### EXERCISE OBJECTIVE
Every entry that follows should be repeated exactly; drop the images.

### Edit tracking data
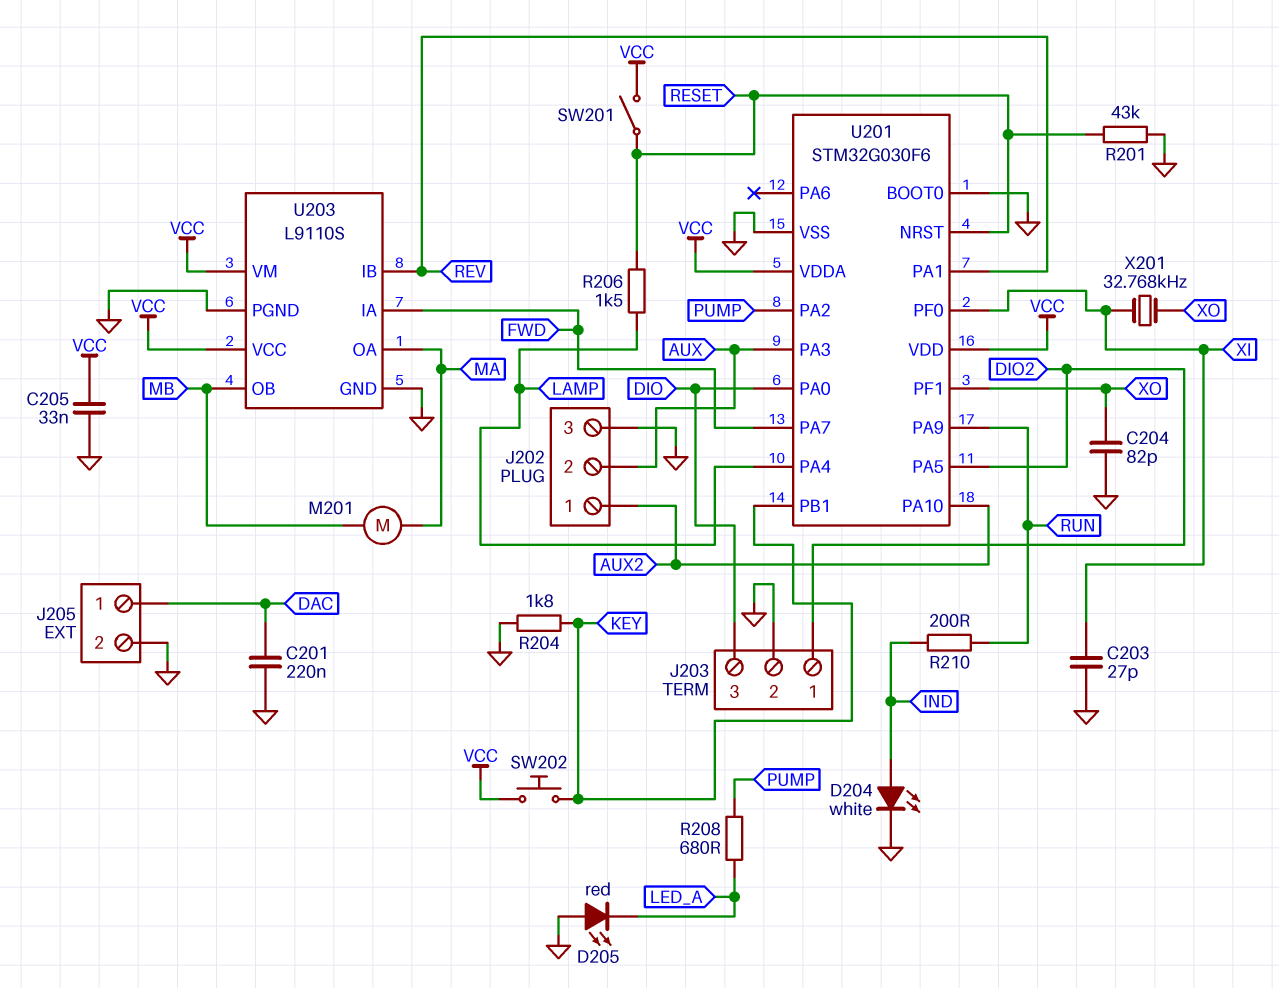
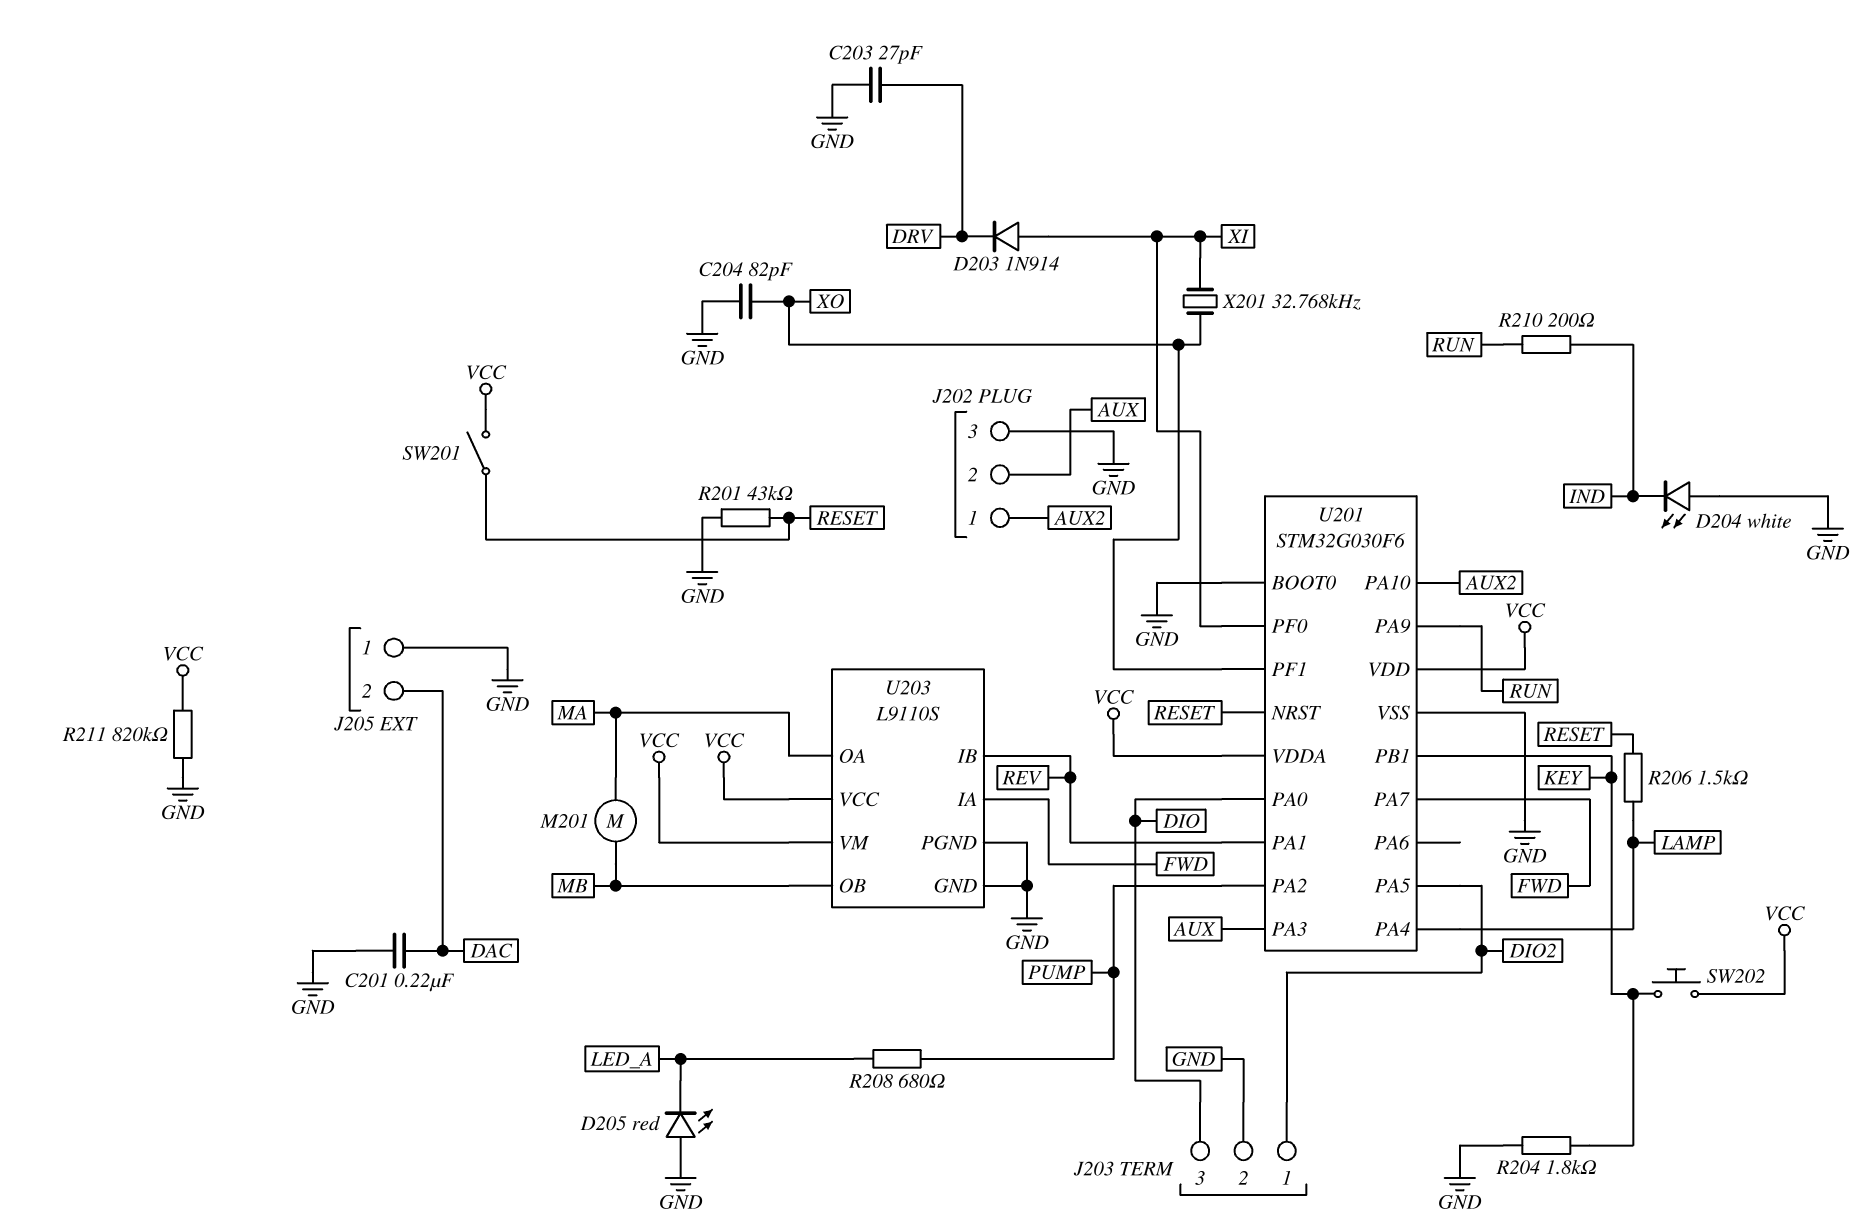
C203: 27pF (GND, XI) -> 27pF (DRV, GND)
C205: 33nF (GND, VCC) -> none
D203: none -> diode 1N914 (A XI, K DRV)
D204: LED white (A IND, K GND) -> LED white (A GND, K IND)
J205 pin 1: DAC -> GND
J205 pin 2: GND -> DAC
R211: none -> 820k (GND, VCC)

### YOUR SOLUTION
C203: 27pF (GND, XI) -> 27pF (DRV, GND)
C205: 33nF (GND, VCC) -> none
D203: none -> diode 1N914 (A XI, K DRV)
D204: LED white (A IND, K GND) -> LED white (A GND, K IND)
J205 pin 1: DAC -> GND
J205 pin 2: GND -> DAC
R211: none -> 820k (GND, VCC)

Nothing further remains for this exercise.